INFORMATION SUPPLIED:
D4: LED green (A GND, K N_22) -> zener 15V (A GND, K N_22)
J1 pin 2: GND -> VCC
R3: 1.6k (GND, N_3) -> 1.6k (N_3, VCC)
* * *
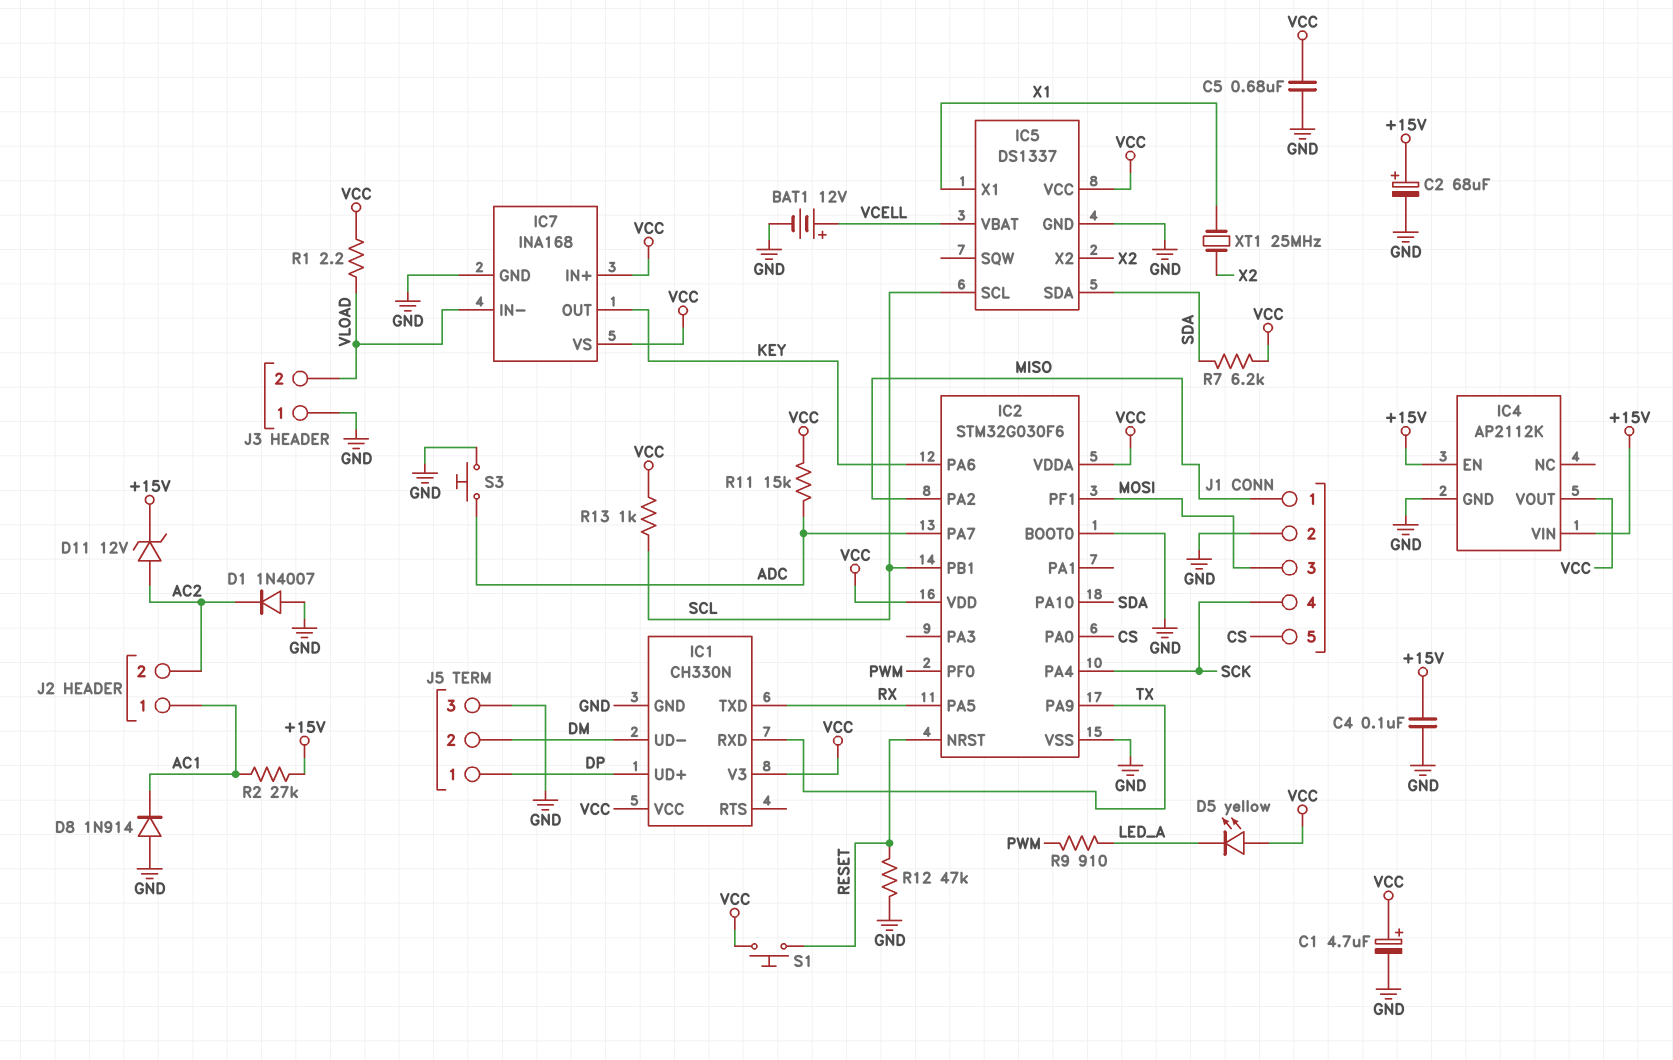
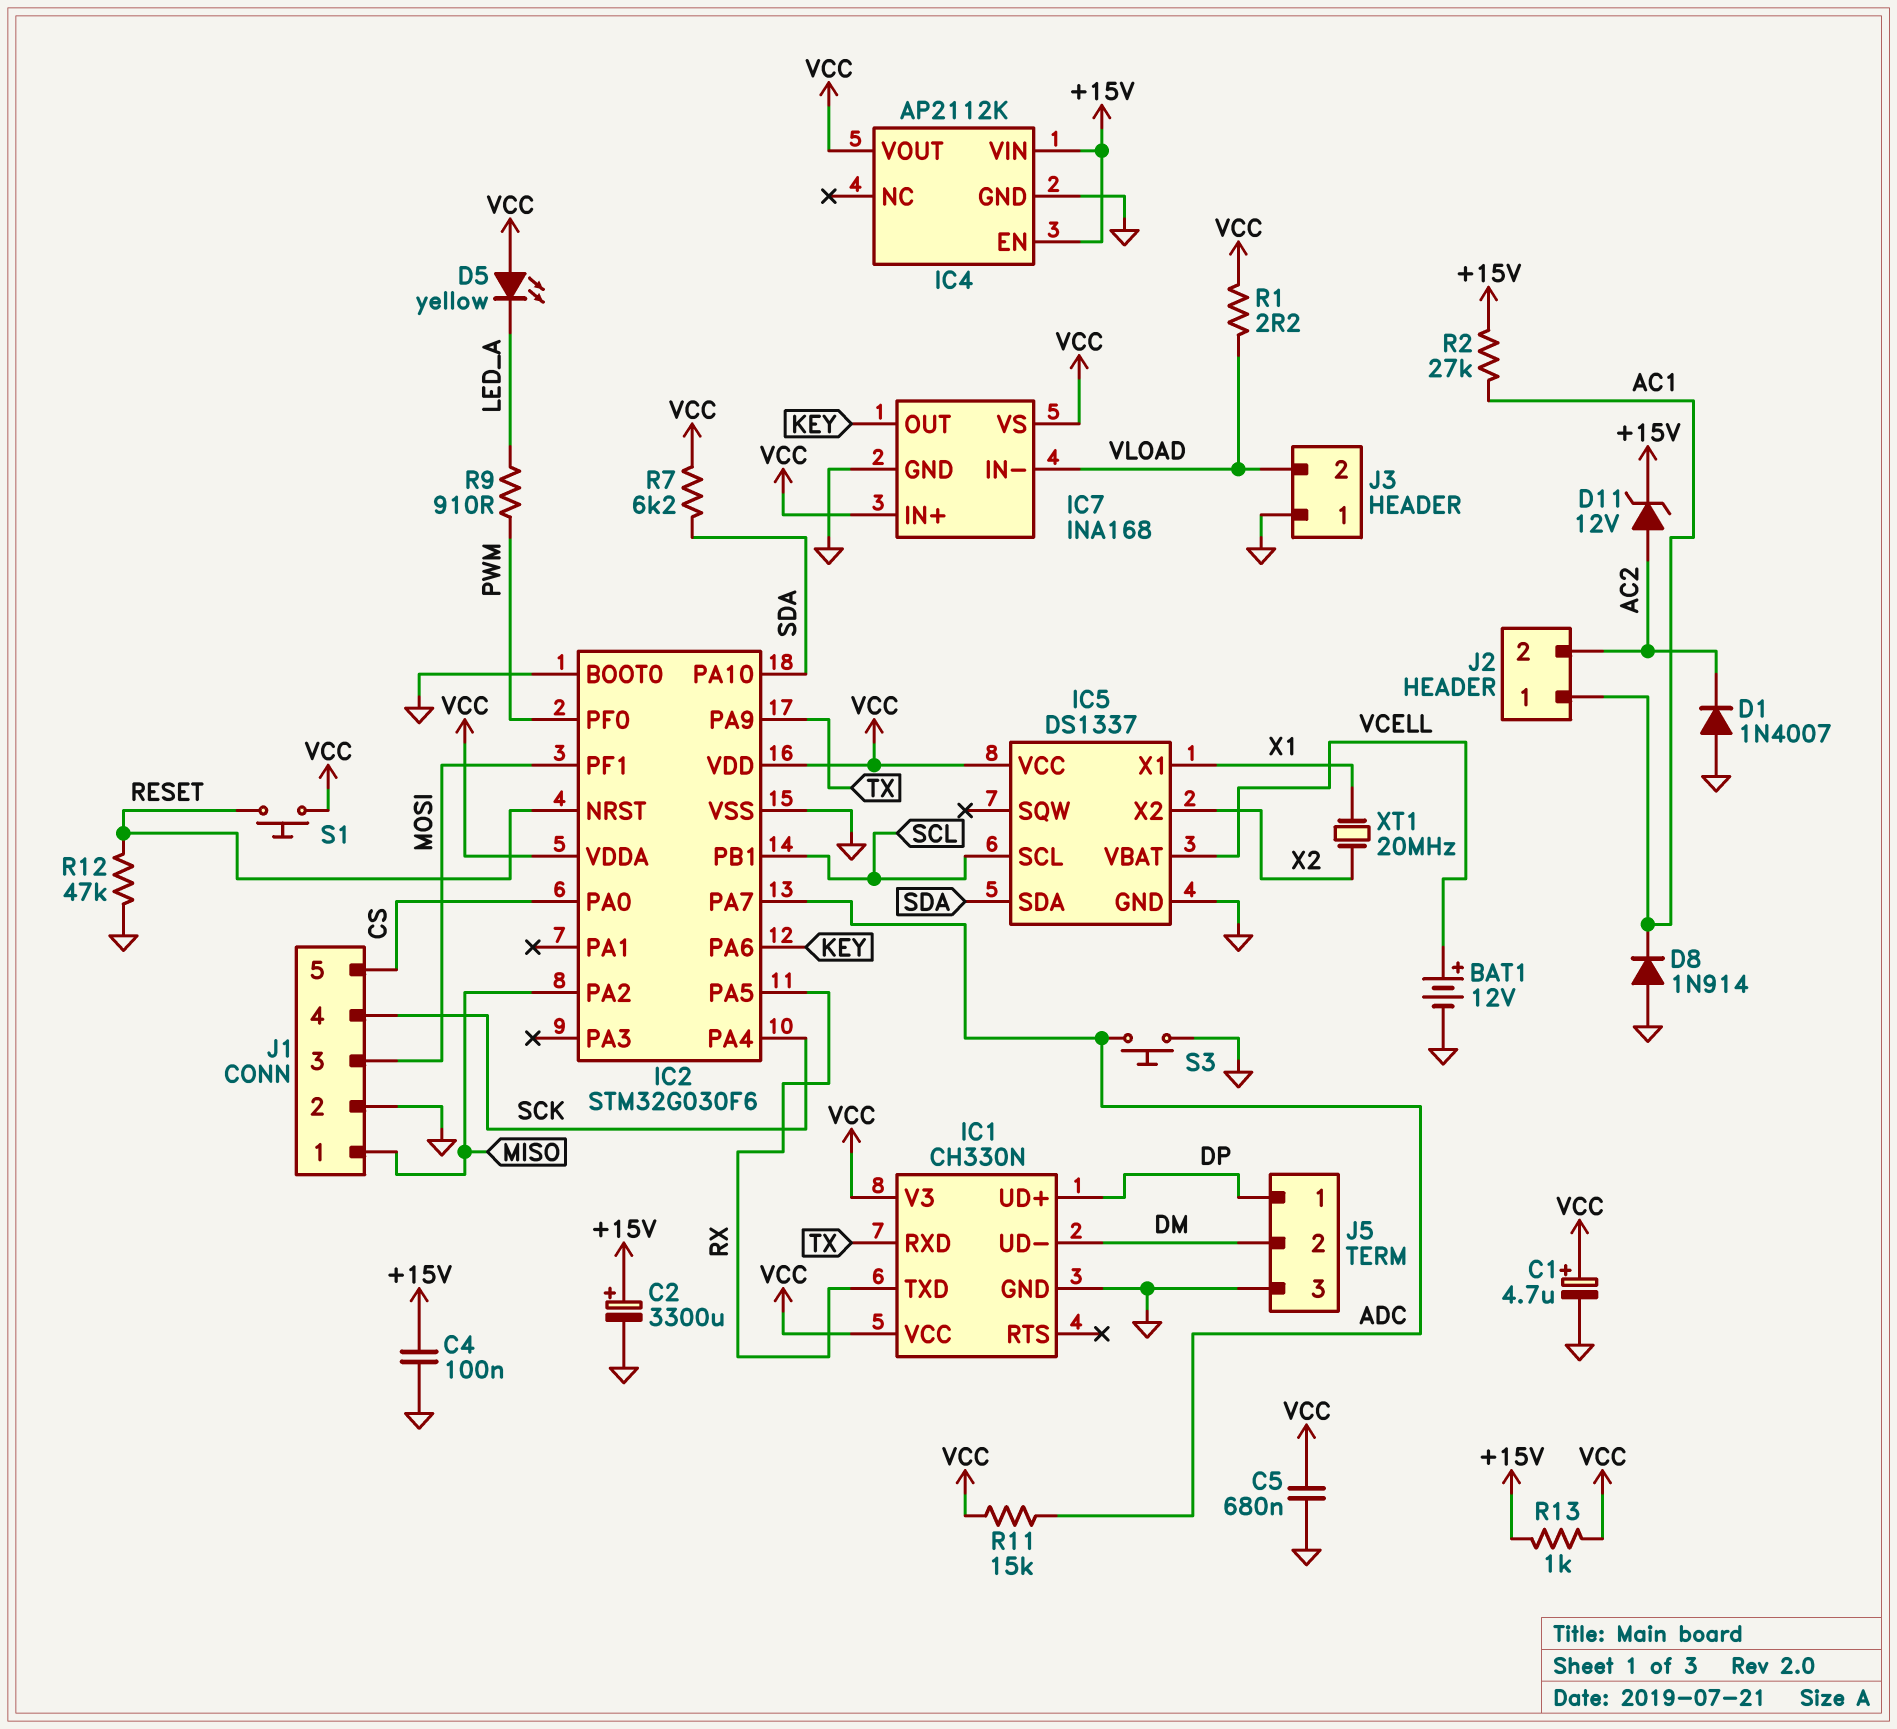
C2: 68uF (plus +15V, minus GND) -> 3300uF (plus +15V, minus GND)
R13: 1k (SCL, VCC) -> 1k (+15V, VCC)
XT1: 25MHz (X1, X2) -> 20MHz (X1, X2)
---
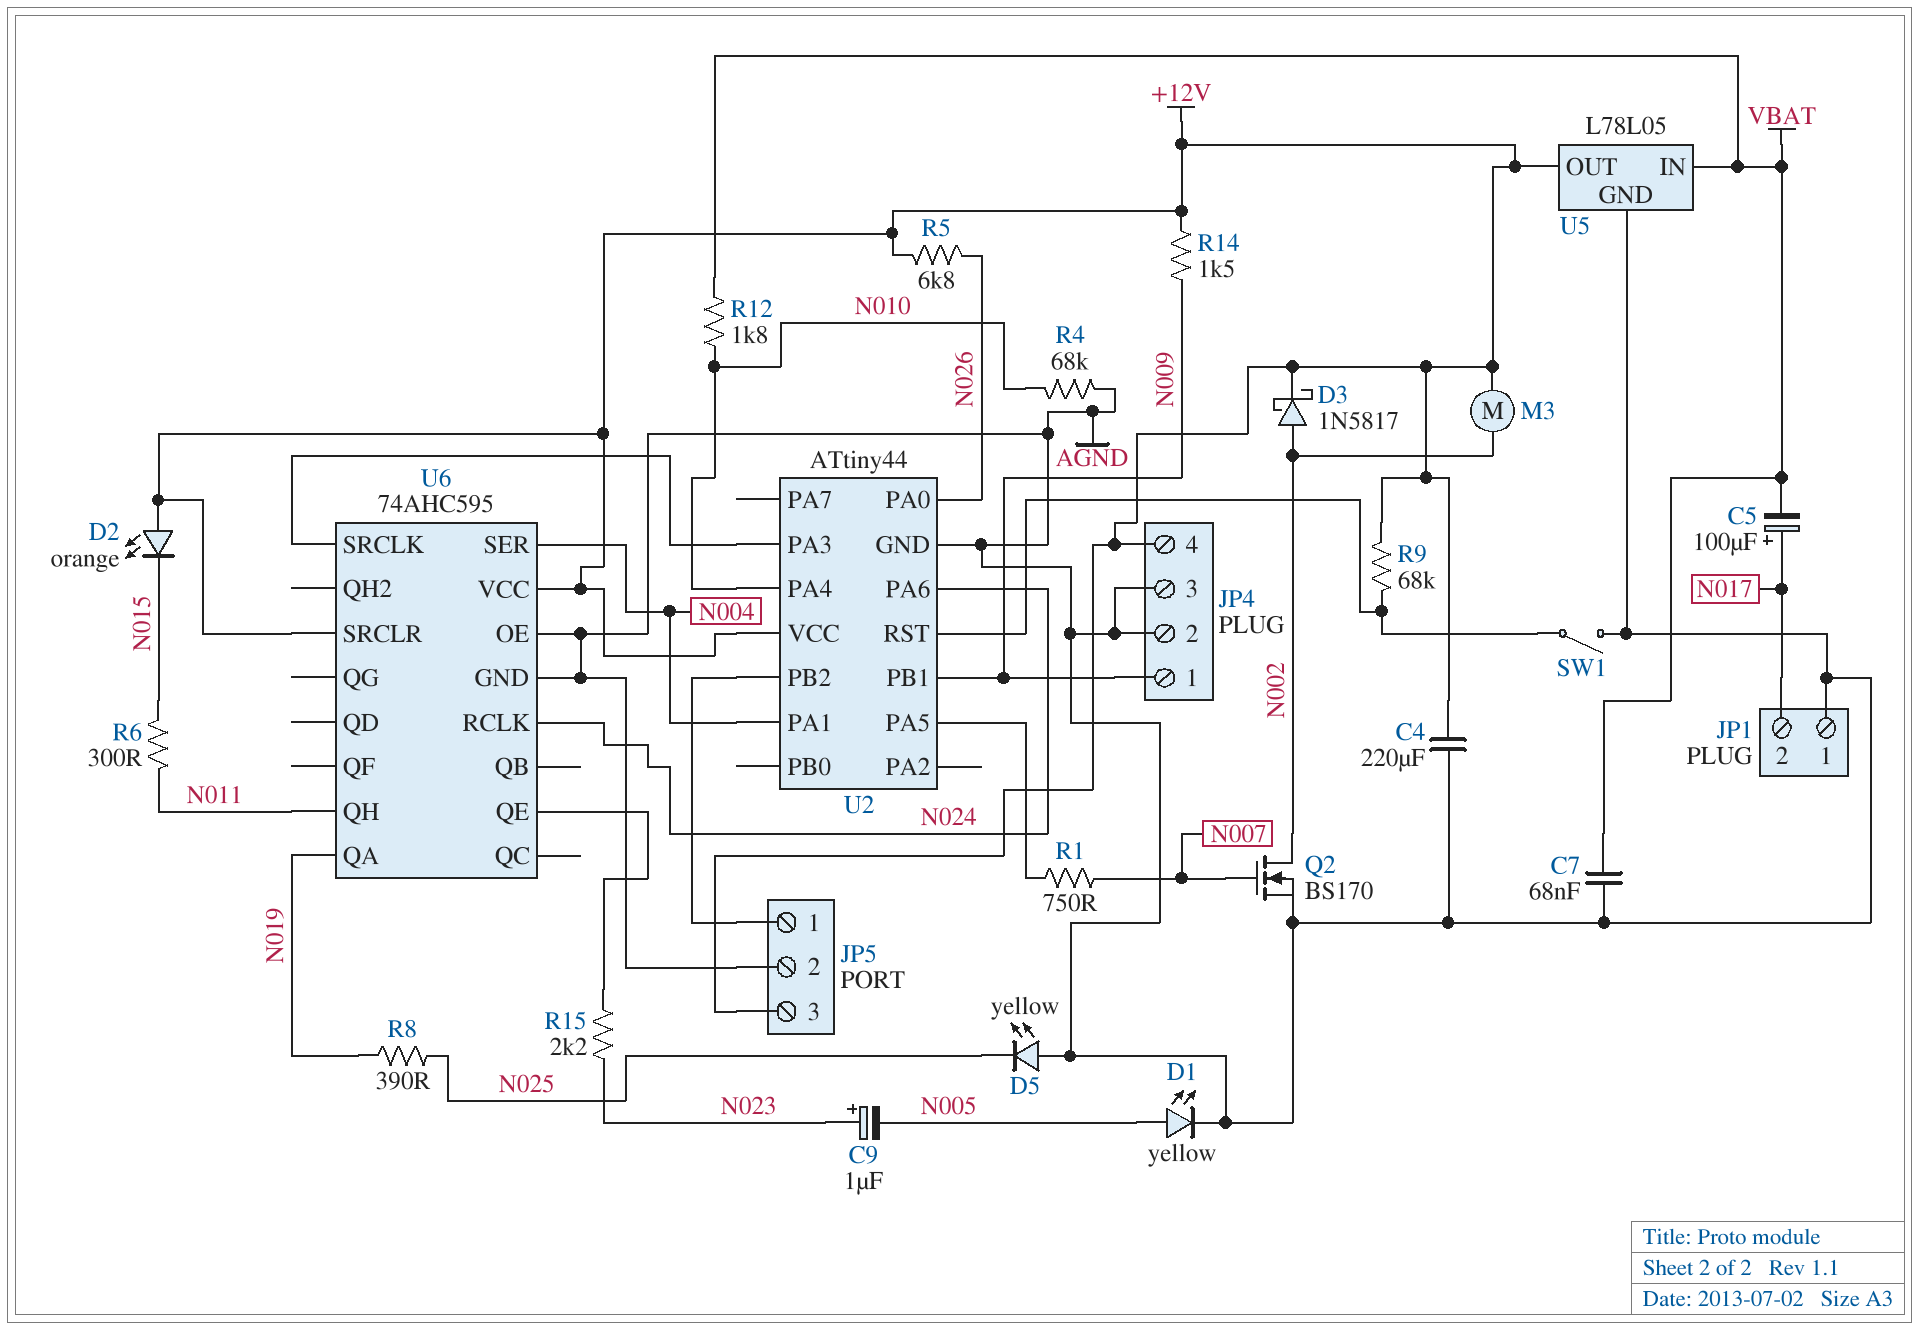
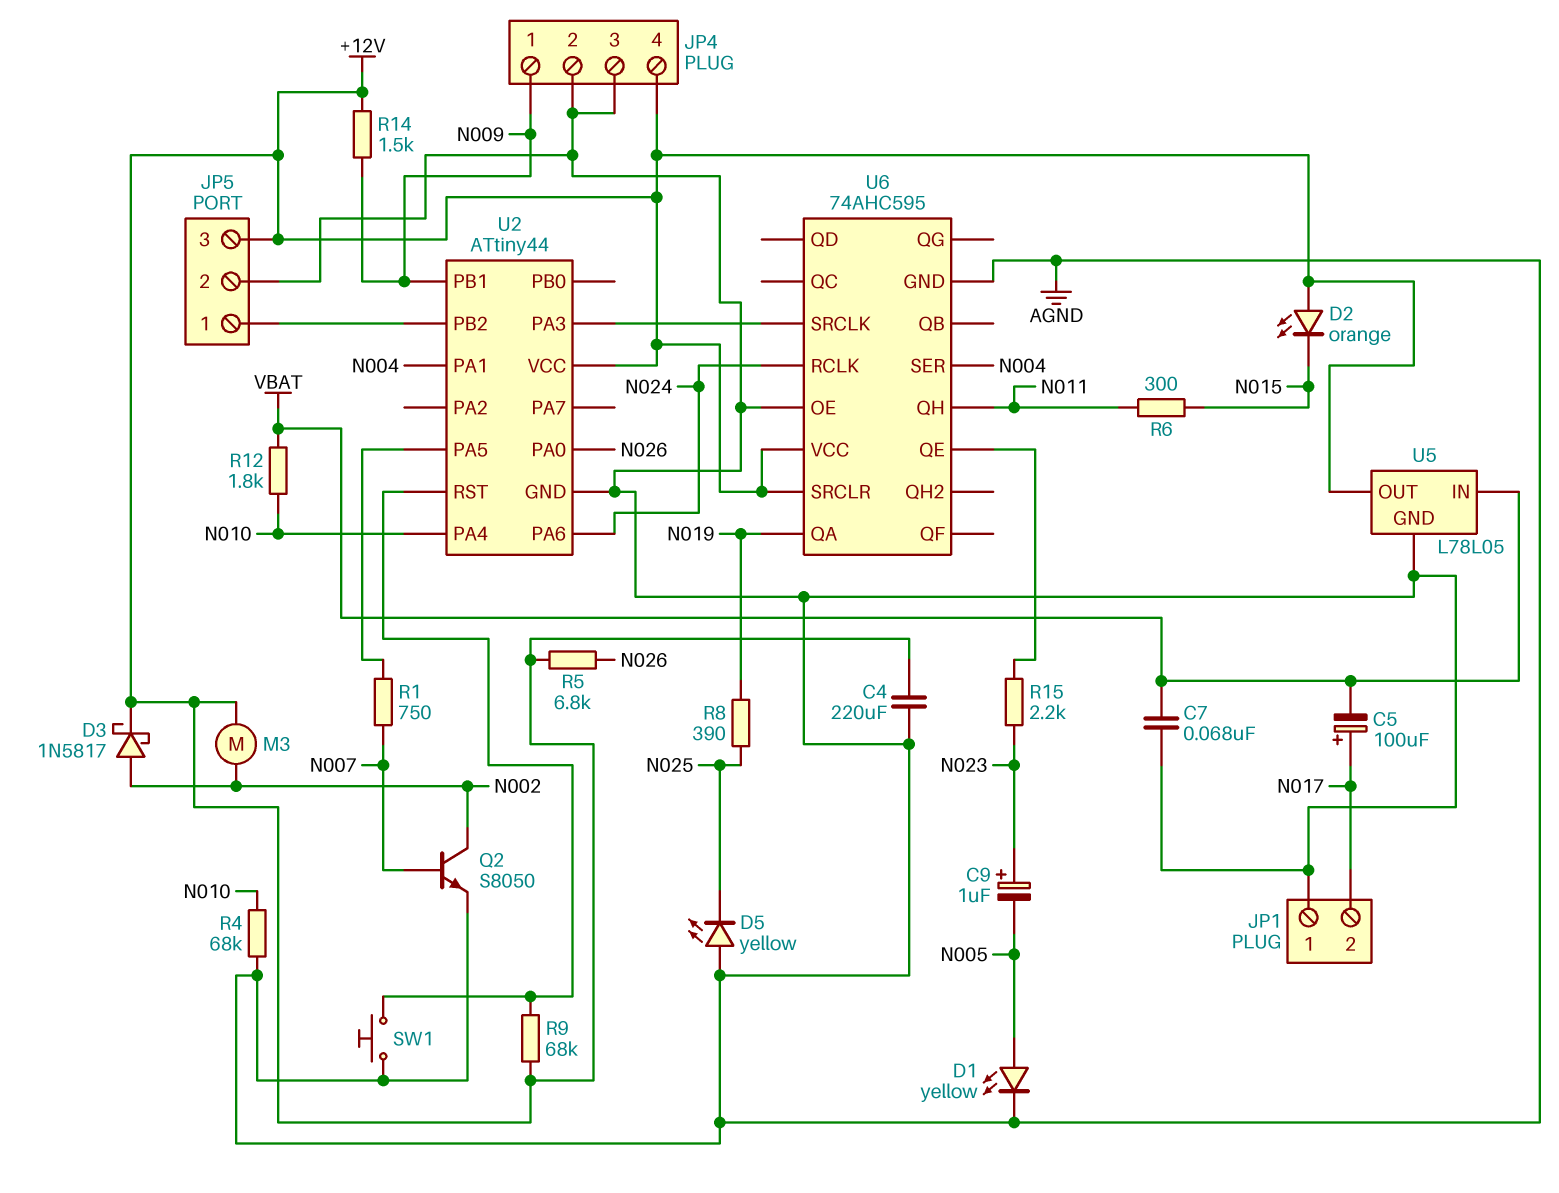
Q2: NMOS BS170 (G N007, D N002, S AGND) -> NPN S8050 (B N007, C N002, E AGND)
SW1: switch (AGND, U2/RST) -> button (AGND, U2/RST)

WORK ITEM:
Your answer should consist solely of the lines above from the line with "Q2: NMOS BS170" to the line with "SW1: switch (AGND, U2/RST)", both included, reproduced exactly.

SOLUTION TO THIS PROBLEM:
Q2: NMOS BS170 (G N007, D N002, S AGND) -> NPN S8050 (B N007, C N002, E AGND)
SW1: switch (AGND, U2/RST) -> button (AGND, U2/RST)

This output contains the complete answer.